_WORK TASK_: Reproduce the data verbatim, beginning with the line containing "Does point (732, 605)" and ending with the line containing "The width and", both lines included.

_SUPPLIED DATA_:
───
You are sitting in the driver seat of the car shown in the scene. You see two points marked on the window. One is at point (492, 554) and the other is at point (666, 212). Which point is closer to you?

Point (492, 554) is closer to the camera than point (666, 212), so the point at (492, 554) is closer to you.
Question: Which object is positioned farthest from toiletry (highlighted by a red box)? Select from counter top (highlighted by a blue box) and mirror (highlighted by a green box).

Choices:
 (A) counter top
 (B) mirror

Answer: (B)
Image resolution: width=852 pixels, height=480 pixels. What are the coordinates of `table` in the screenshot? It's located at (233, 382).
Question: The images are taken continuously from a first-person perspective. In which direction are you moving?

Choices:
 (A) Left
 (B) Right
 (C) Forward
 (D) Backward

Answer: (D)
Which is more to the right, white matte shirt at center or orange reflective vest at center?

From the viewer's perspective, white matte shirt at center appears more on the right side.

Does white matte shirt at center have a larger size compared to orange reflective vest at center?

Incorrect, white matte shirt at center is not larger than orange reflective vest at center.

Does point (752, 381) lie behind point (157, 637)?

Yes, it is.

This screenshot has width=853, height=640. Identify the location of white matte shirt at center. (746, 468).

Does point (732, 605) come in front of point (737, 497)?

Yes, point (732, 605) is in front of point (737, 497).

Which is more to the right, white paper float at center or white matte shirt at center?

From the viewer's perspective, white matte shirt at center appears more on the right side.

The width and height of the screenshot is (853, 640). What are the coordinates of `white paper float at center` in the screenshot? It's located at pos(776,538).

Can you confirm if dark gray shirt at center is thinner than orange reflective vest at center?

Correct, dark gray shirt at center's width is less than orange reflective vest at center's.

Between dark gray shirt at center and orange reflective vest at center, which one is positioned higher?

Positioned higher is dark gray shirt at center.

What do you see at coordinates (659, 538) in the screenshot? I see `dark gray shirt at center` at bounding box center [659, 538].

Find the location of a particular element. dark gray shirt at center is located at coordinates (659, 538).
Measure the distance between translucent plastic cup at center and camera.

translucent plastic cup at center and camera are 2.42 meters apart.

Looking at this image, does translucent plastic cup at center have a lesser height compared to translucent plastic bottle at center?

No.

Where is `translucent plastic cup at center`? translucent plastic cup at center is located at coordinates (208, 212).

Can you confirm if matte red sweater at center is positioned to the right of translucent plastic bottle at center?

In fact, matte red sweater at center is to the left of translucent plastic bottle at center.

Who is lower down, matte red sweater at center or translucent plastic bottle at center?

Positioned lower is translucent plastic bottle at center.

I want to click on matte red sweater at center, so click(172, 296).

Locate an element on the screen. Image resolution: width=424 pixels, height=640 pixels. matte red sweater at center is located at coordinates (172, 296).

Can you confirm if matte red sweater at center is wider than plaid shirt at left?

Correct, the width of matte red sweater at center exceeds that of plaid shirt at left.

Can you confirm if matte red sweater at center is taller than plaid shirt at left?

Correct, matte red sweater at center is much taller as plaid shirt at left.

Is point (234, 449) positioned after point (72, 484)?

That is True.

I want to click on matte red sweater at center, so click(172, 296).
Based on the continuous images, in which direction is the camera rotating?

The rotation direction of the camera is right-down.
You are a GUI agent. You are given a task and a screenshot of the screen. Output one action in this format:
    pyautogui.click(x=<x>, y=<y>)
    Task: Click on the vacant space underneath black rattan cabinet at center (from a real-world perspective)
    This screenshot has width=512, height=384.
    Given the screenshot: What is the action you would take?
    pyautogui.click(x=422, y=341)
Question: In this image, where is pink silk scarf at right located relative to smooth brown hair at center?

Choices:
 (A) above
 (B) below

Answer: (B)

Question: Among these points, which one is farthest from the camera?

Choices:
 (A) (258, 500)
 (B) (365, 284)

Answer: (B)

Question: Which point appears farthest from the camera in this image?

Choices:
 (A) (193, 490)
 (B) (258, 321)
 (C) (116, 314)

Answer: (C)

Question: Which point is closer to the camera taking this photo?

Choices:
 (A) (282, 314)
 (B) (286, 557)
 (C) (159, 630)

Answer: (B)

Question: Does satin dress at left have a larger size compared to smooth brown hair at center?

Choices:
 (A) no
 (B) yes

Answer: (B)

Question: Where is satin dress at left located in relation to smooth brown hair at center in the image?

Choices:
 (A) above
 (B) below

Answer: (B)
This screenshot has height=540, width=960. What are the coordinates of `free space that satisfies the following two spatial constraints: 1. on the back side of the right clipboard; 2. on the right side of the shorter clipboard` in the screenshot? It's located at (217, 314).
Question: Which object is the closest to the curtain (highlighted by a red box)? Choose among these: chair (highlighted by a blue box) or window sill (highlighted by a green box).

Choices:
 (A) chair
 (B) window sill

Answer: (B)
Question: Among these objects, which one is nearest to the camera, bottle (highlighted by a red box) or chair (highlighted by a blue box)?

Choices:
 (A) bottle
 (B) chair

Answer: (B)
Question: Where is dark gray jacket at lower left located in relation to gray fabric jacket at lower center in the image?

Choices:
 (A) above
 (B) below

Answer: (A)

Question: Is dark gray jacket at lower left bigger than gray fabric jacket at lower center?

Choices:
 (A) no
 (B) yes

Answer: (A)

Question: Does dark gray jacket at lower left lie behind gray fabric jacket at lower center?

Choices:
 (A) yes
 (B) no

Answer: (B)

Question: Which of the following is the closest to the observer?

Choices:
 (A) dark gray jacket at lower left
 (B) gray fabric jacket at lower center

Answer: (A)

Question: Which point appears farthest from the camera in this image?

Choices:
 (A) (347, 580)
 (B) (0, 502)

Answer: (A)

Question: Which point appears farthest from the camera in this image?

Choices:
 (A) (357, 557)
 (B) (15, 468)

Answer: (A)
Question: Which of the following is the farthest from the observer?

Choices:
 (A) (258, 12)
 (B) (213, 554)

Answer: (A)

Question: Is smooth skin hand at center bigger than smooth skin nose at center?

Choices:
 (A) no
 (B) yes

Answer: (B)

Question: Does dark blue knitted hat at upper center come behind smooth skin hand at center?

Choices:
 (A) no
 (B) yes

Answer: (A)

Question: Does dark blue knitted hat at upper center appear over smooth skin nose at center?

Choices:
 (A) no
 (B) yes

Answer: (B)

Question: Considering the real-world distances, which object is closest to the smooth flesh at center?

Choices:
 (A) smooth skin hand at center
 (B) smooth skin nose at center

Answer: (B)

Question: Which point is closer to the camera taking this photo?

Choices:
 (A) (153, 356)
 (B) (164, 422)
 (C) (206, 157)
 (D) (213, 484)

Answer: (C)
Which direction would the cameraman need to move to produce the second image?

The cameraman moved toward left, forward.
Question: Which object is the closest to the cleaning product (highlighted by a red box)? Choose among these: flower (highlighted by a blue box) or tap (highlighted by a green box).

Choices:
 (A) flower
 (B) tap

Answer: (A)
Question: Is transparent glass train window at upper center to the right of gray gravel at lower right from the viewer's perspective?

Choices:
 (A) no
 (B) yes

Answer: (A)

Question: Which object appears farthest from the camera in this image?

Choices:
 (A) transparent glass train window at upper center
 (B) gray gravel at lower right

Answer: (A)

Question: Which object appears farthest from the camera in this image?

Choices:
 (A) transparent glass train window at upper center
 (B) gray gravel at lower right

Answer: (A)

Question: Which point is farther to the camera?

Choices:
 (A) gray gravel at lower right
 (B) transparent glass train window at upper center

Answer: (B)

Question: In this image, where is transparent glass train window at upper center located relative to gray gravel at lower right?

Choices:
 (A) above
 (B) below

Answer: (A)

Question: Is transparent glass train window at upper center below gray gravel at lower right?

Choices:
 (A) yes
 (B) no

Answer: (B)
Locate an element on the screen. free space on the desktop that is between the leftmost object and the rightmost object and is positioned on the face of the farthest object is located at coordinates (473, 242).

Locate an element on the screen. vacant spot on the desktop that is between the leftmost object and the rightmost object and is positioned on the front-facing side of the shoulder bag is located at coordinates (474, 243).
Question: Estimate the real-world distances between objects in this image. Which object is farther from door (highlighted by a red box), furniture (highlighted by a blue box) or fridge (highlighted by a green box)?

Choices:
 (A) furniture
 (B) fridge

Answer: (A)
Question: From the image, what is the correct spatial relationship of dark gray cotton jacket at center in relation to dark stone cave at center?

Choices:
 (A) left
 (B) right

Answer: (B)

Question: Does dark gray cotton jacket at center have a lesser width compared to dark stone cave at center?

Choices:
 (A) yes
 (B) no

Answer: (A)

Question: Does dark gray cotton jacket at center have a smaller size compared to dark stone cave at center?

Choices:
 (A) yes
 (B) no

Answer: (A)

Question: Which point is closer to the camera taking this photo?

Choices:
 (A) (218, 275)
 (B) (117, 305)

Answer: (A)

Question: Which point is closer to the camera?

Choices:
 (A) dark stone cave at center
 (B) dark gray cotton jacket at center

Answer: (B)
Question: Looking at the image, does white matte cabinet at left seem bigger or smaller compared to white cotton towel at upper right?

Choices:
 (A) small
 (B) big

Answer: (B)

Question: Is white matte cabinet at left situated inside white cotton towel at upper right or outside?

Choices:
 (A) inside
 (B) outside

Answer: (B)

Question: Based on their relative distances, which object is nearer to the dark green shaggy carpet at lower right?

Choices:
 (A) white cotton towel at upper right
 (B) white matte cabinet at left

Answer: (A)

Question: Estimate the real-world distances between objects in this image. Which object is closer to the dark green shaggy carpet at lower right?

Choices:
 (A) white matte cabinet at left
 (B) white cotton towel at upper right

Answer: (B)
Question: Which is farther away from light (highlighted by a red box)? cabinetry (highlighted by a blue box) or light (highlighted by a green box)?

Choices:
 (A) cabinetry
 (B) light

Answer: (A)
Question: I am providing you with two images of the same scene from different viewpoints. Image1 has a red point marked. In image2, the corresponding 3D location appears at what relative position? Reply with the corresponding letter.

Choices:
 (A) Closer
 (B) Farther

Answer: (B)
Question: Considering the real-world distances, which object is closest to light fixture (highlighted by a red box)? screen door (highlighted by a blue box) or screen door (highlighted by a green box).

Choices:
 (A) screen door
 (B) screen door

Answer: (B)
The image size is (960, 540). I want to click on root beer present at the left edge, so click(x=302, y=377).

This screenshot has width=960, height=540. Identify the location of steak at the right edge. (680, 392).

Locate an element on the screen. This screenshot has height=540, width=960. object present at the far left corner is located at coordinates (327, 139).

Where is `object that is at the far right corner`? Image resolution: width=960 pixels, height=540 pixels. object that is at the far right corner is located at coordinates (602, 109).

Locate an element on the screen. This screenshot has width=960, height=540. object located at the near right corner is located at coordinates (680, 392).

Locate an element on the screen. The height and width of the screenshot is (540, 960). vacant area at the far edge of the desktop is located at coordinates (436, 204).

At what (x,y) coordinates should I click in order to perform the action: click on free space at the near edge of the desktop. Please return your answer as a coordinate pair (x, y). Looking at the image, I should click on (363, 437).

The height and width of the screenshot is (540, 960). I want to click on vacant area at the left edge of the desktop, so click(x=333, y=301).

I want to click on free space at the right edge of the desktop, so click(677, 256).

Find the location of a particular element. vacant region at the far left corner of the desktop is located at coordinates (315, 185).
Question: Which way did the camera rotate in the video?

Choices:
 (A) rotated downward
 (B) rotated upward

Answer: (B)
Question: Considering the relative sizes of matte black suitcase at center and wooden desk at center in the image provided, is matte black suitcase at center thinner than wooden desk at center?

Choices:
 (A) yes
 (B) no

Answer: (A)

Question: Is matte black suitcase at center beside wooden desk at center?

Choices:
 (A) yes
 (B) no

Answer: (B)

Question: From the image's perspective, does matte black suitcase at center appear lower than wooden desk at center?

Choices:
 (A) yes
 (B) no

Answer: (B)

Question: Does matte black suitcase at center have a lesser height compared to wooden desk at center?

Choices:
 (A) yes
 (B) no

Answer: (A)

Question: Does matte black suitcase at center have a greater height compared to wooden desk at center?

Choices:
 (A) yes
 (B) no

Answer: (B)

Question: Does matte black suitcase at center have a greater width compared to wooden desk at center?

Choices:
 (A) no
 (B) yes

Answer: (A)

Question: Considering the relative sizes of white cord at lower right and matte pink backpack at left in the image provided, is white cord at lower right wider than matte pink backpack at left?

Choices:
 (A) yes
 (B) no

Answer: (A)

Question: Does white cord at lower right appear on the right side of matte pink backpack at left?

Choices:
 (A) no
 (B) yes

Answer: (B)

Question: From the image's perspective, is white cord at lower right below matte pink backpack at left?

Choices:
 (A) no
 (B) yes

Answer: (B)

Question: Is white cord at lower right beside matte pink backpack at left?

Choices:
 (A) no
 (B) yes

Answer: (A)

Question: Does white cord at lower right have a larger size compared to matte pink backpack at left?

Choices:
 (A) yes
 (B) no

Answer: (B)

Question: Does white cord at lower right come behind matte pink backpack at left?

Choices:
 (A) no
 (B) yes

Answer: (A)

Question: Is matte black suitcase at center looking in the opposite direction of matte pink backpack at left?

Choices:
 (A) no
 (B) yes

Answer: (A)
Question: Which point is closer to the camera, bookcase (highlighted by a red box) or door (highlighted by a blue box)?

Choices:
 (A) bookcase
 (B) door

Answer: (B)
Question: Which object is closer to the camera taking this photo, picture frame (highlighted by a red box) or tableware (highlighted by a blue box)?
───
_RESPONSE TO THIS EXERCISE_:
Does point (732, 605) come in front of point (737, 497)?

Yes, point (732, 605) is in front of point (737, 497).

Which is more to the right, white paper float at center or white matte shirt at center?

From the viewer's perspective, white matte shirt at center appears more on the right side.

The width and height of the screenshot is (853, 640). What are the coordinates of `white paper float at center` in the screenshot? It's located at pos(776,538).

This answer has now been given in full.